++++ Provided information

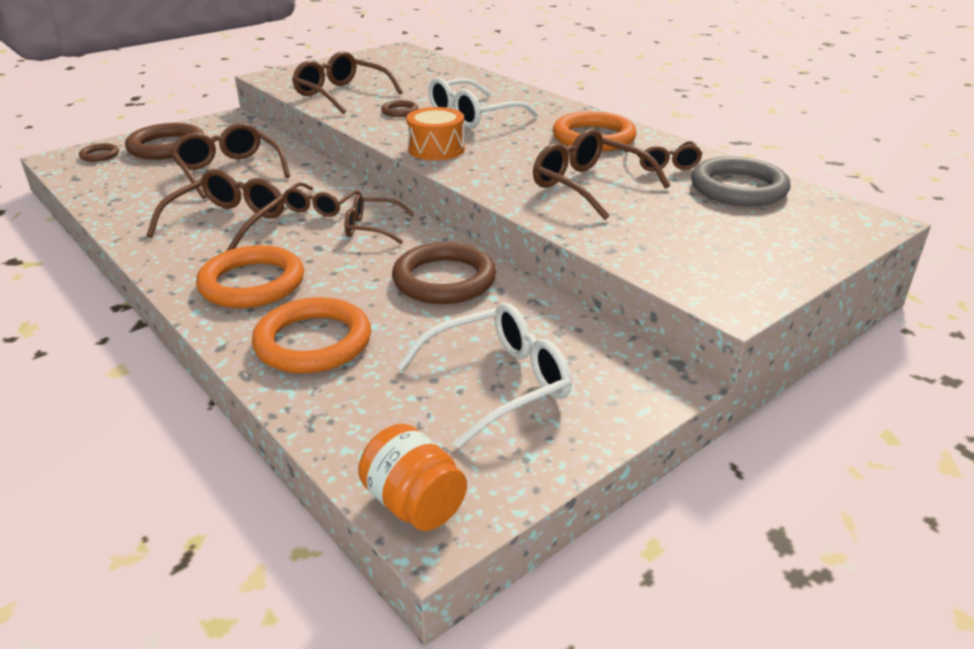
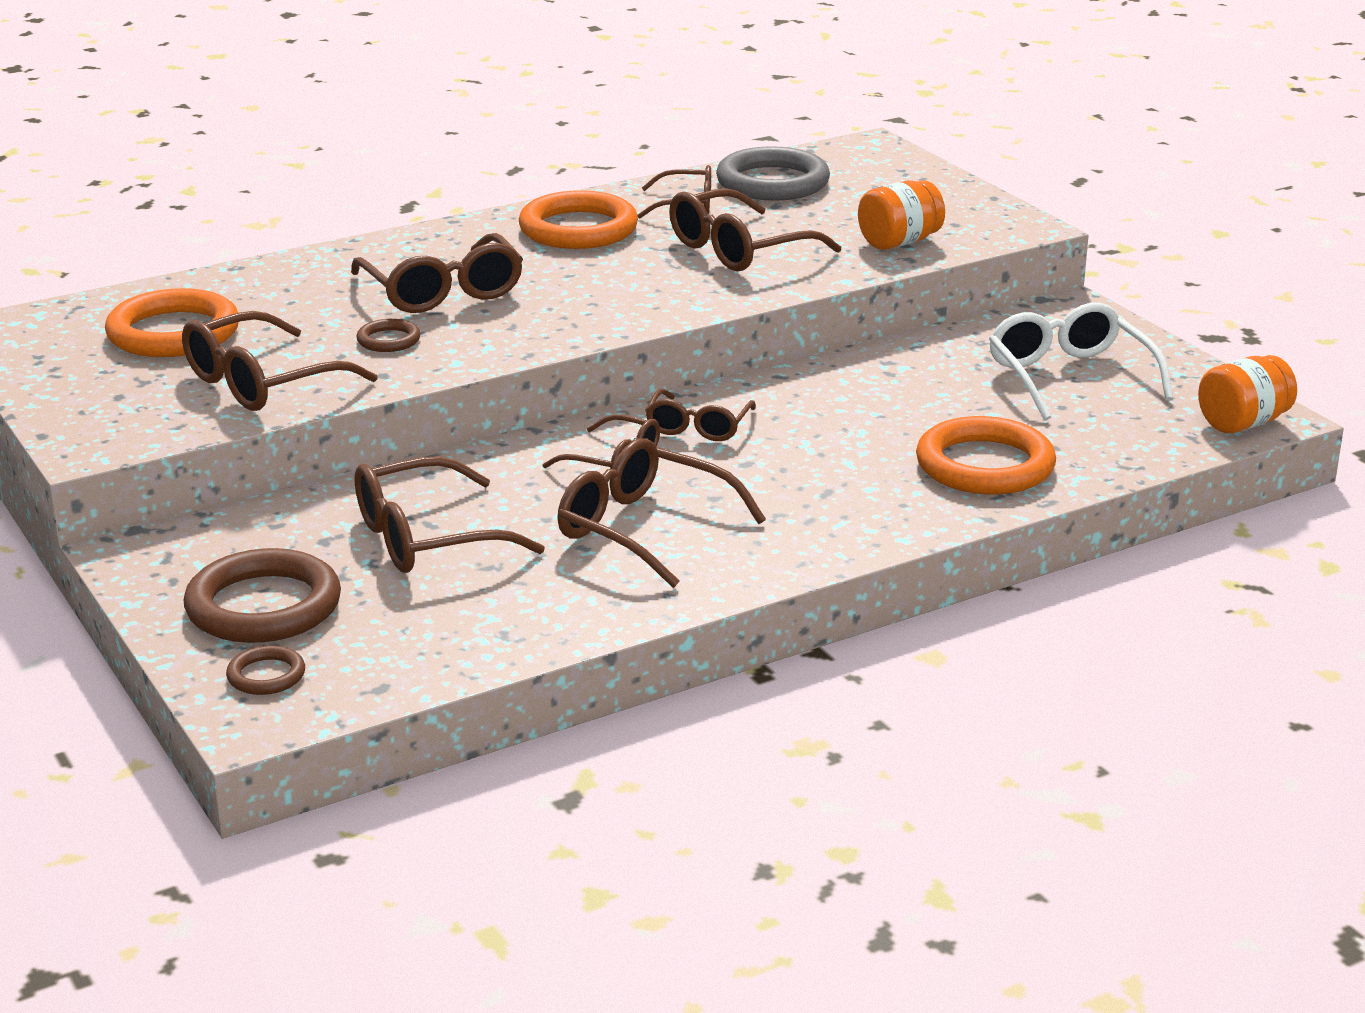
camera: 80 degrees left, 5 degrees down
(252, 283) = (838, 505): orange ring -> orange ring (173, 333)
(436, 149) = (572, 323): orange drum -> none
(444, 280) = (856, 389): brown ring -> none
(473, 116) = (442, 291): white glasses -> brown glasses
(645, 244) = (899, 242): none -> orange jar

++++++++

Print nothing but the lines from the line with "(473, 116) = (442, 291): white" to the last line of the records above. Both of those lines count.

(473, 116) = (442, 291): white glasses -> brown glasses
(645, 244) = (899, 242): none -> orange jar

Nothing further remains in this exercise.